__What is required__
An exact copy of all the entries is needed, with no images in it.

__Data for processing__

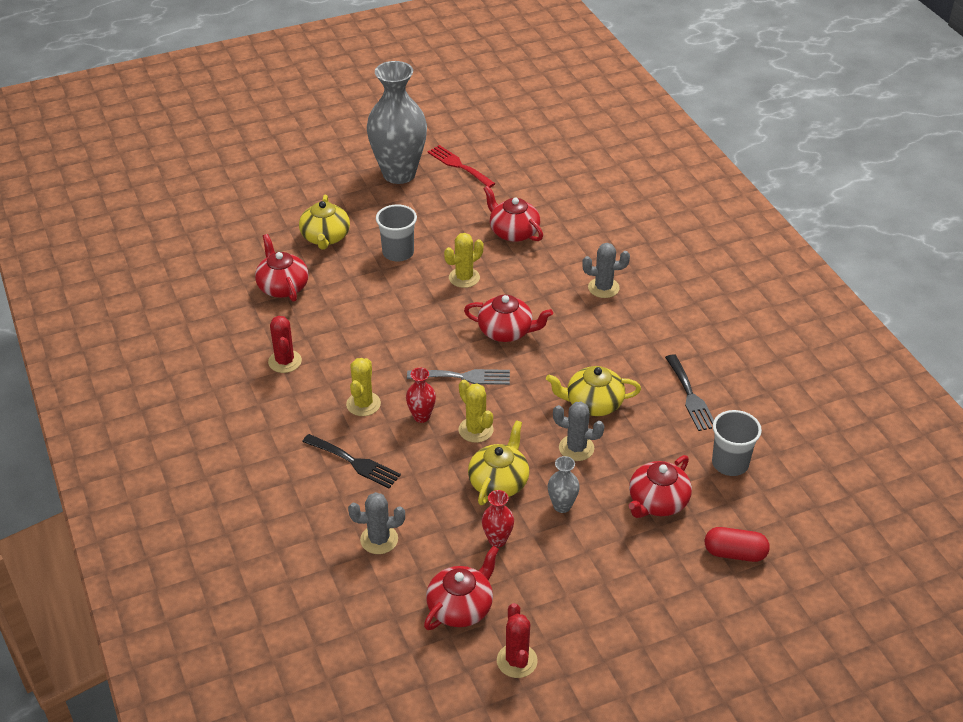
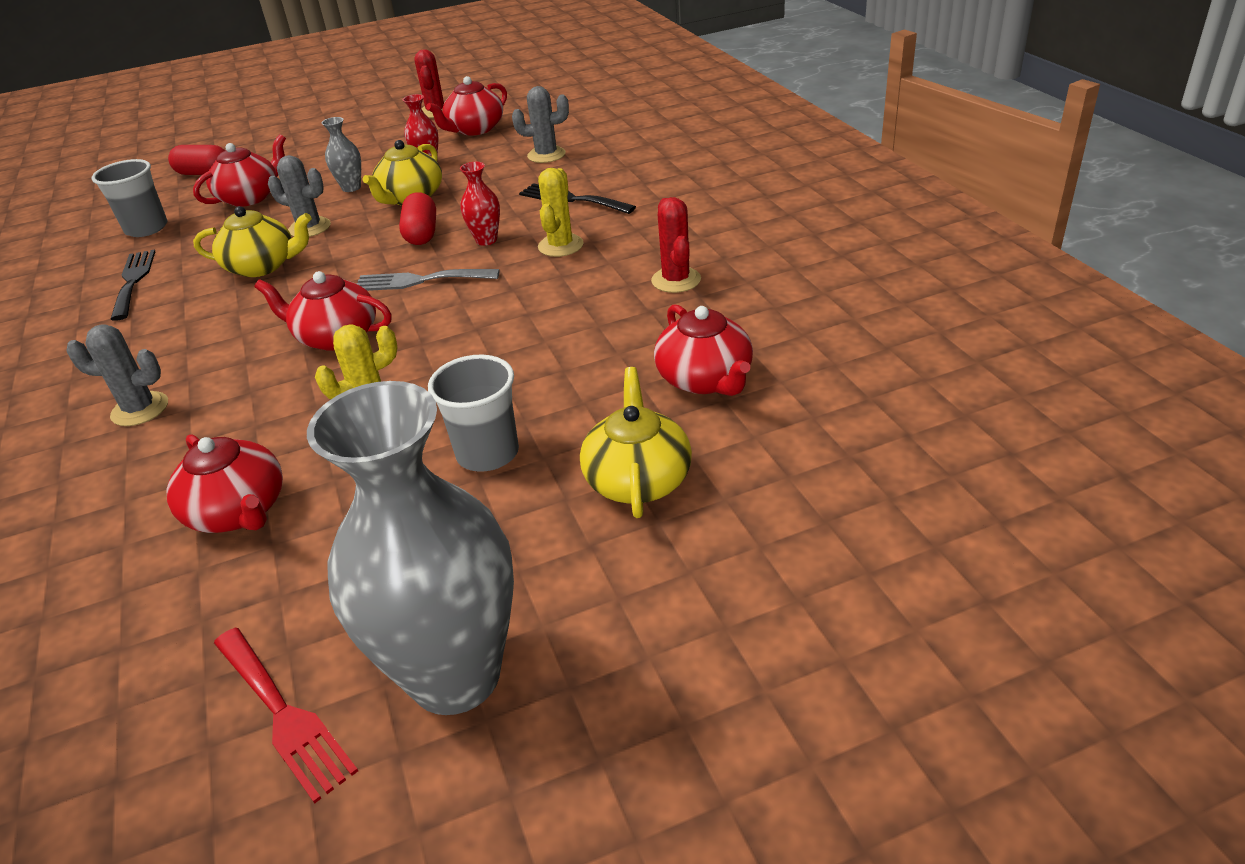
camera: 175 degrees left, 5 degrees down
(476, 430) = (422, 234): yellow cactus -> red capsule

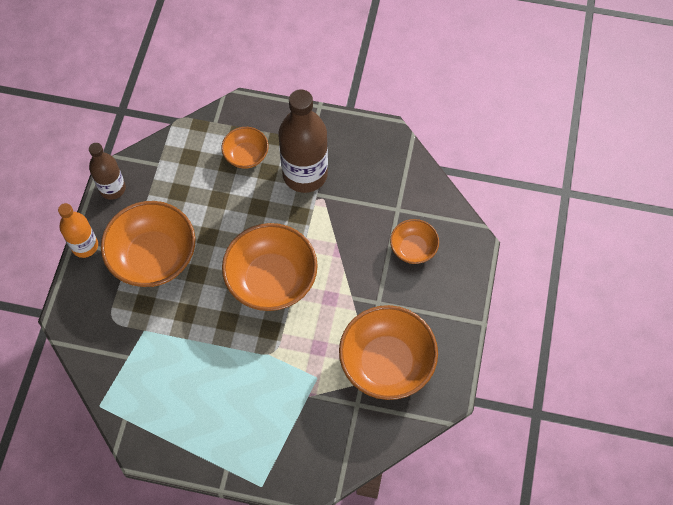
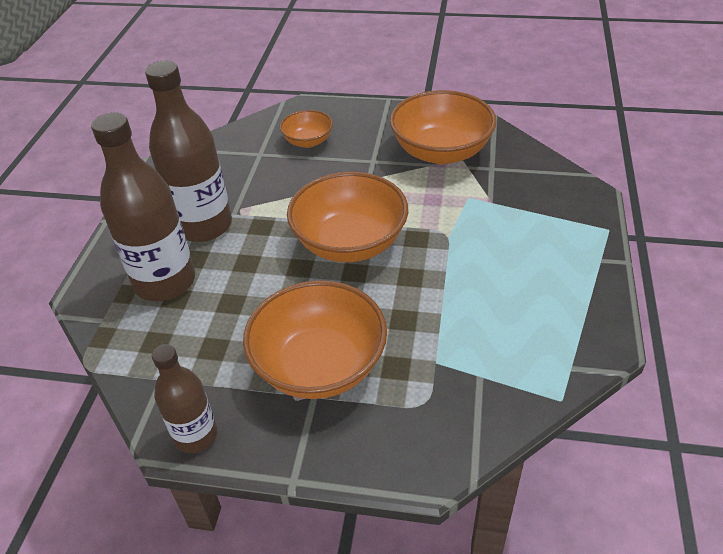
camera: 90 degrees left, 20 degrees down
(85, 246) = (300, 460): orange bottle -> none
(246, 155) = (165, 282): orange bowl -> brown bottle

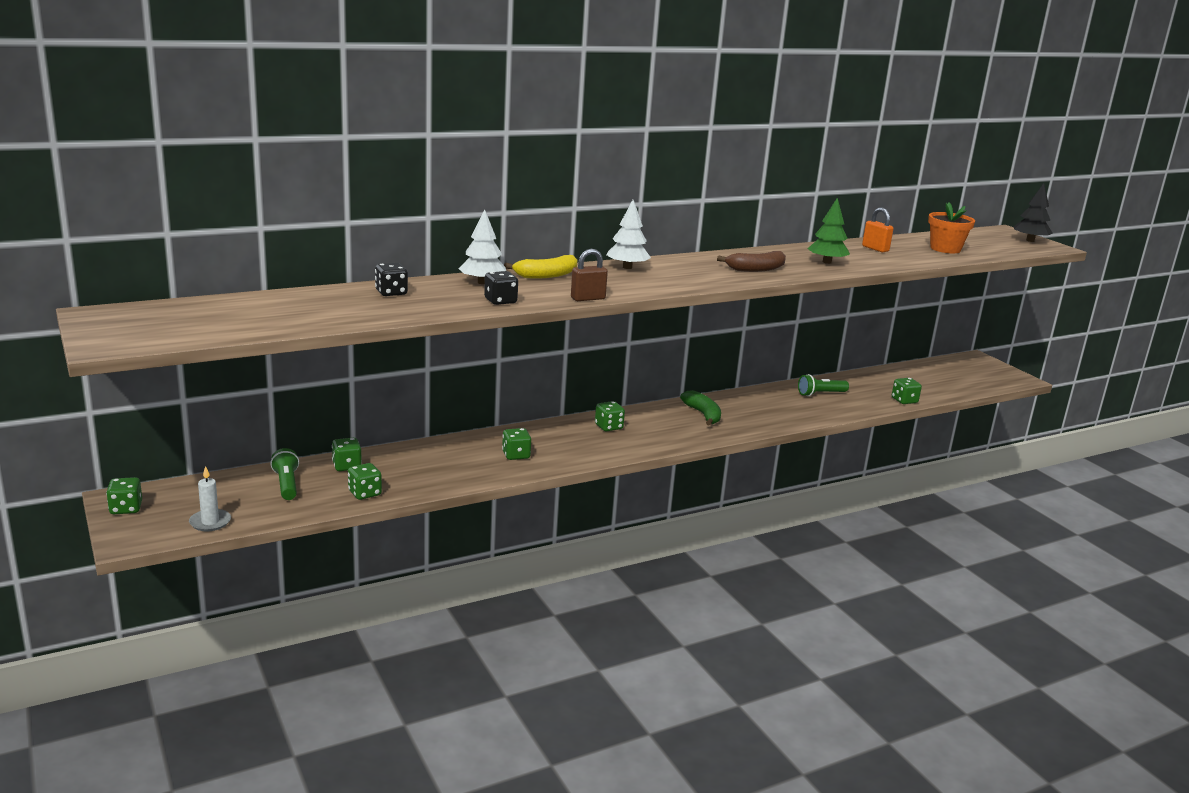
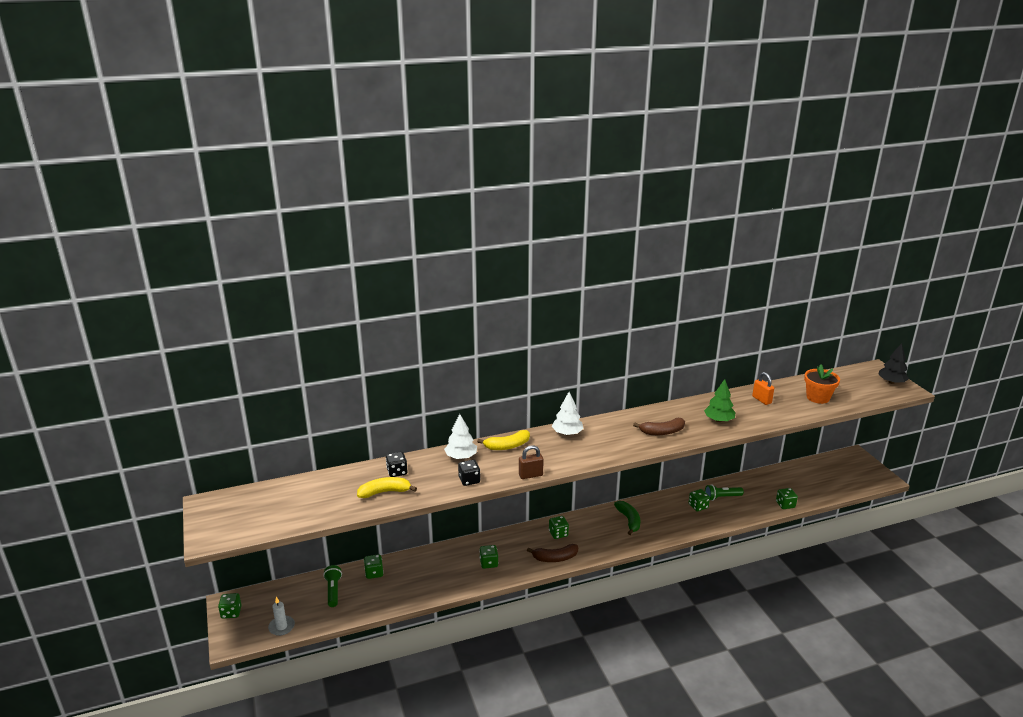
camera: 10 degrees right, 5 degrees up
(365, 493) = (382, 600): green dice -> green dice (698, 506)
(377, 309) = (385, 492): none -> yellow banana
(610, 450) = (555, 558): none -> brown banana

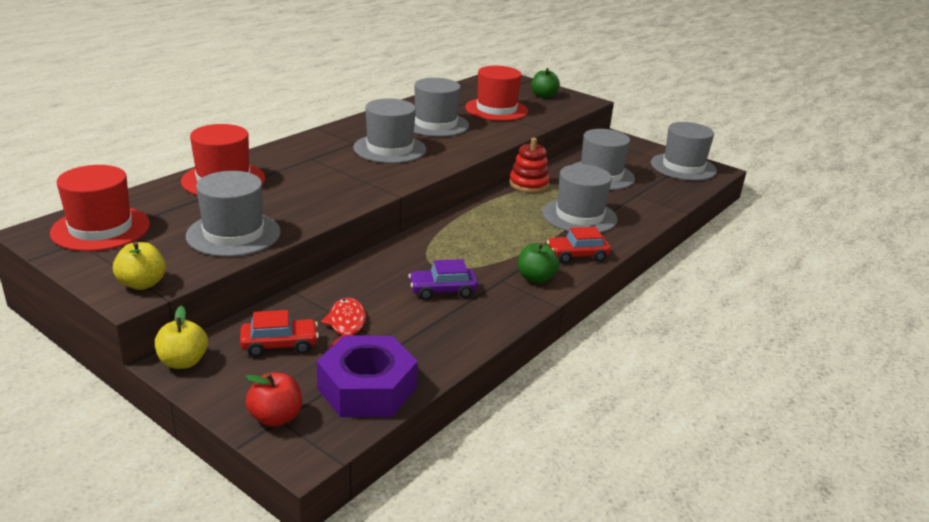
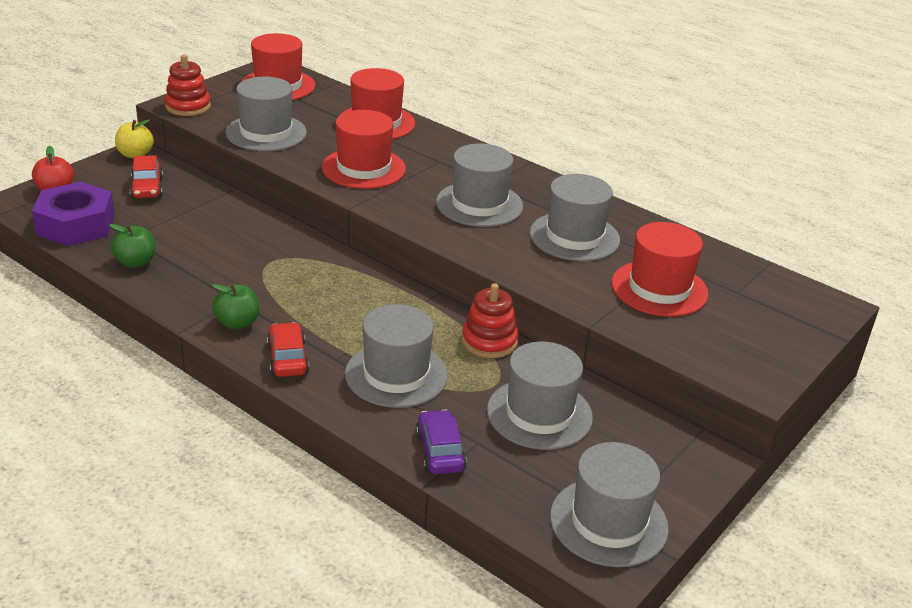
camera: 90 degrees right, 5 degrees up
(142, 284) = (188, 106): yellow apple -> red stacking toy
(323, 188) = (363, 168): none -> red hat
(346, 324) = (170, 215): red fish -> none
(442, 291) = (219, 264): purple car -> purple car (440, 451)
(543, 96) = (753, 340): green apple -> green apple (135, 262)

__Answer to this problem__
camera: 175 degrees left, 5 degrees down
(476, 430) = (422, 234): yellow cactus -> red capsule

camera: 90 degrees left, 20 degrees down
(85, 246) = (300, 460): orange bottle -> none
(246, 155) = (165, 282): orange bowl -> brown bottle

camera: 10 degrees right, 5 degrees up
(365, 493) = (382, 600): green dice -> green dice (698, 506)
(377, 309) = (385, 492): none -> yellow banana
(610, 450) = (555, 558): none -> brown banana

camera: 90 degrees right, 5 degrees up
(142, 284) = (188, 106): yellow apple -> red stacking toy
(323, 188) = (363, 168): none -> red hat
(346, 324) = (170, 215): red fish -> none
(442, 291) = (219, 264): purple car -> purple car (440, 451)
(543, 96) = (753, 340): green apple -> green apple (135, 262)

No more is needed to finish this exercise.